== Segment start ==
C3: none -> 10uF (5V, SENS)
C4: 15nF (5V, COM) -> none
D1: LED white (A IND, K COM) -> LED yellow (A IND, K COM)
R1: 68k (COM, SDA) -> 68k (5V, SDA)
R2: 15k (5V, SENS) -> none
== Segment end ==
What you need to do - Tally the lines of the data that include the word "SENS". Reply with the number only.

Reply to the task - 2